#### [WORK REQUIRED]
Every line from the one bearing "SW3: button (GND, N3) -> button (5V, GND)" through the last line of the entries should be printed exactly, with no other output.

Revision comparison data:
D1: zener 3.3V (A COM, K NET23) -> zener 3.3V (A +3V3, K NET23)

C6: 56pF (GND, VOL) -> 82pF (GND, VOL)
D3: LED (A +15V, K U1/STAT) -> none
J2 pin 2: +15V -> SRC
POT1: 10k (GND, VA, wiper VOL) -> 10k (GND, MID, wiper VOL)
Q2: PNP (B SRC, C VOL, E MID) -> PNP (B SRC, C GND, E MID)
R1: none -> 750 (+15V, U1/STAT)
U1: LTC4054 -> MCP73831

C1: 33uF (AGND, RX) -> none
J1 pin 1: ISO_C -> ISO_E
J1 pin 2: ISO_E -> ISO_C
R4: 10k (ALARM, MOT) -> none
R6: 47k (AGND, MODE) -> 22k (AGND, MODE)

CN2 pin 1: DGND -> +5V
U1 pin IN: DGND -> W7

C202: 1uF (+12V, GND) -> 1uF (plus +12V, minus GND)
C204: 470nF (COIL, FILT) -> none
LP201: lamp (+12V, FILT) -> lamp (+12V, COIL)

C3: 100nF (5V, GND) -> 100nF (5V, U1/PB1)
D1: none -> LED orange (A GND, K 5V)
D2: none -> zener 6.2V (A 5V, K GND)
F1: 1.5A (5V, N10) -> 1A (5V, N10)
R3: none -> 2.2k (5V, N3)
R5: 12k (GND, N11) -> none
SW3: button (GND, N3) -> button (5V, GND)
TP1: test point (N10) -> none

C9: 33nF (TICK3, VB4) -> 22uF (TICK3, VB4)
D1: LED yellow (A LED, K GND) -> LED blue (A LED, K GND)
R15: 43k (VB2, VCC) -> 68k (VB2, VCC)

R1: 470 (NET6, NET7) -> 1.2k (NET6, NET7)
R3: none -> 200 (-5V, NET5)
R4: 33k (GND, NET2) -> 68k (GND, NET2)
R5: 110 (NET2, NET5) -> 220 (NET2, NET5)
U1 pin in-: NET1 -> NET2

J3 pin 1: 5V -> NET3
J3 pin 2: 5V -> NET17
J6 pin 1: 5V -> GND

#### [TASK ANSWER]
SW3: button (GND, N3) -> button (5V, GND)
TP1: test point (N10) -> none

C9: 33nF (TICK3, VB4) -> 22uF (TICK3, VB4)
D1: LED yellow (A LED, K GND) -> LED blue (A LED, K GND)
R15: 43k (VB2, VCC) -> 68k (VB2, VCC)

R1: 470 (NET6, NET7) -> 1.2k (NET6, NET7)
R3: none -> 200 (-5V, NET5)
R4: 33k (GND, NET2) -> 68k (GND, NET2)
R5: 110 (NET2, NET5) -> 220 (NET2, NET5)
U1 pin in-: NET1 -> NET2

J3 pin 1: 5V -> NET3
J3 pin 2: 5V -> NET17
J6 pin 1: 5V -> GND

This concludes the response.